Task goal: Retype the lines from the one containing "blue rectangle: rotated 51 degrees clockwise" through the last line of the entries below, exactly and in full, omitting every image.

Input records:
■ ■ ■ ■ ■ ■ ■

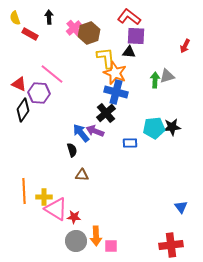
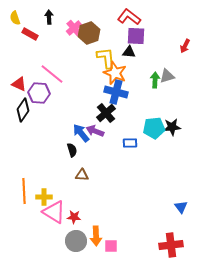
pink triangle: moved 2 px left, 3 px down
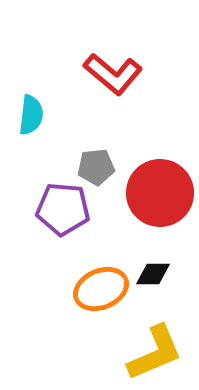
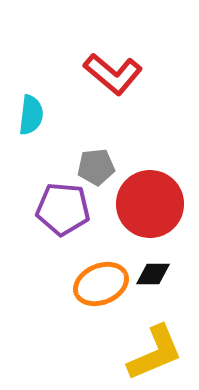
red circle: moved 10 px left, 11 px down
orange ellipse: moved 5 px up
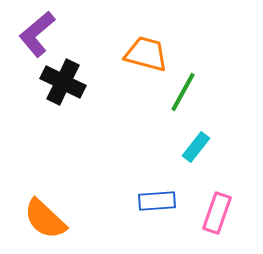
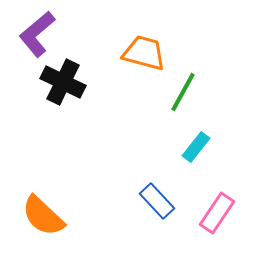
orange trapezoid: moved 2 px left, 1 px up
blue rectangle: rotated 51 degrees clockwise
pink rectangle: rotated 15 degrees clockwise
orange semicircle: moved 2 px left, 3 px up
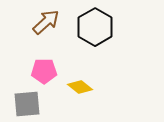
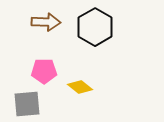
brown arrow: rotated 44 degrees clockwise
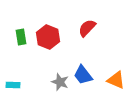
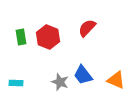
cyan rectangle: moved 3 px right, 2 px up
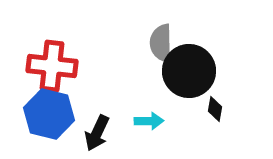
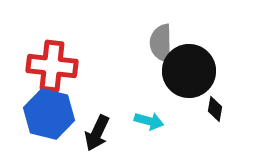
cyan arrow: rotated 16 degrees clockwise
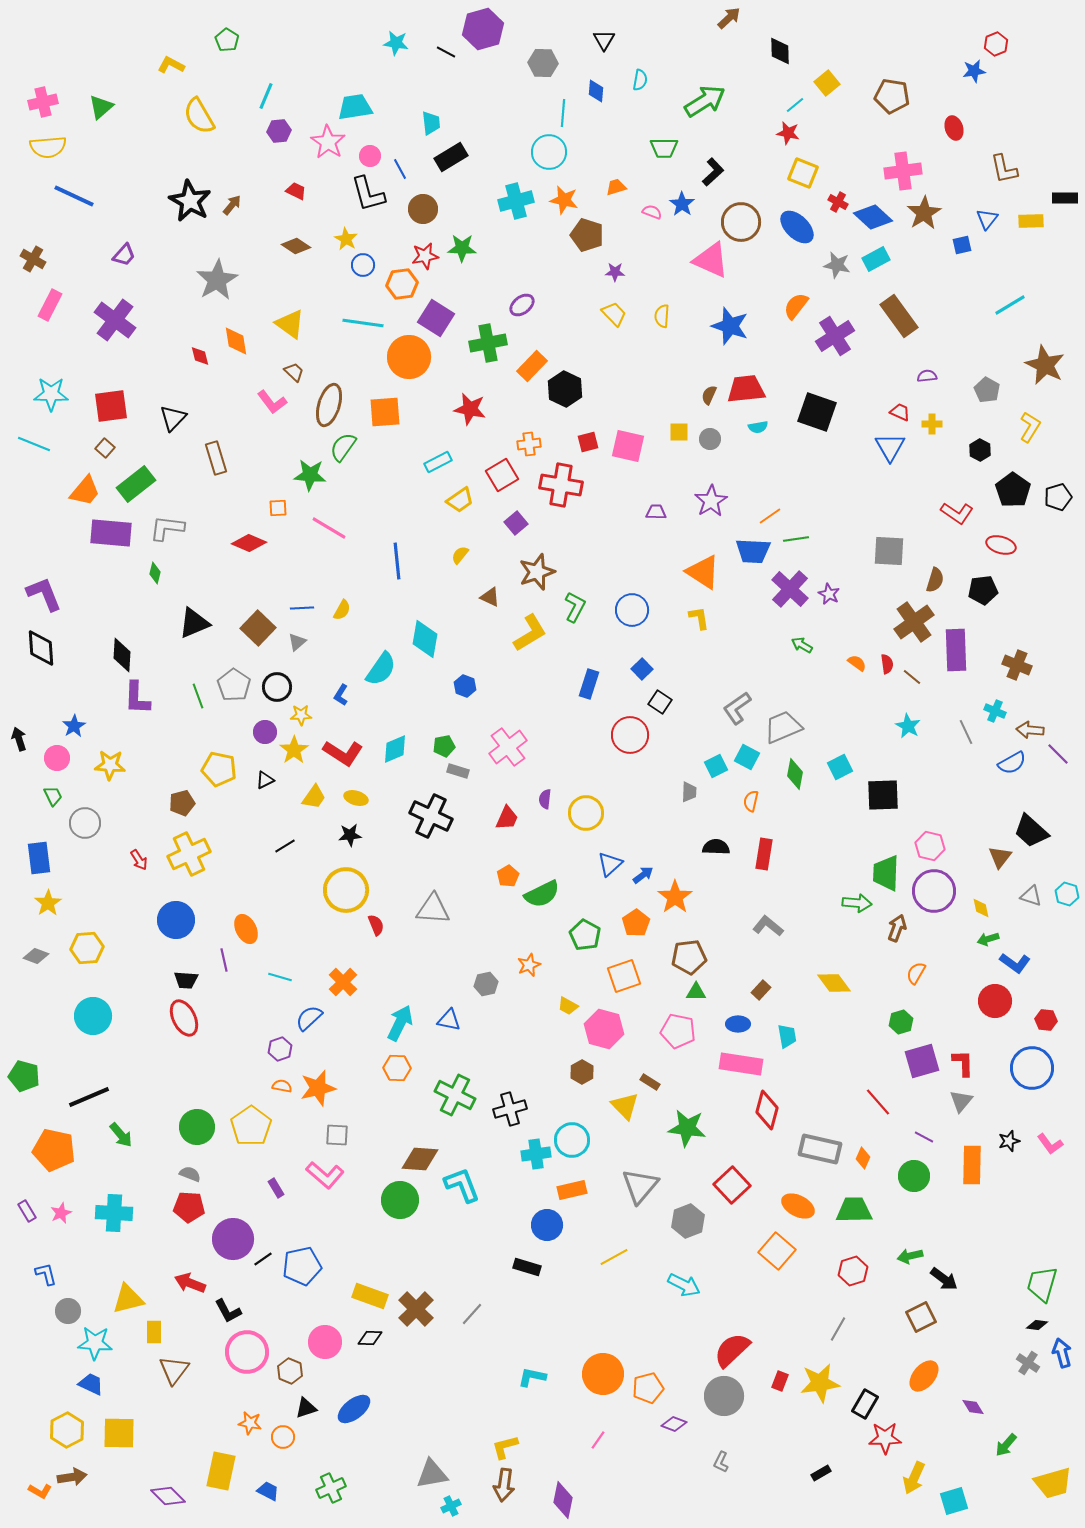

■ ■ ■ ■ ■ ■ ■

The completed task:
blue rectangle: rotated 51 degrees clockwise
pink rectangle: rotated 15 degrees clockwise
orange semicircle: moved 2 px left, 3 px up
brown arrow: rotated 44 degrees clockwise
cyan rectangle: moved 3 px right, 2 px up
cyan arrow: rotated 16 degrees clockwise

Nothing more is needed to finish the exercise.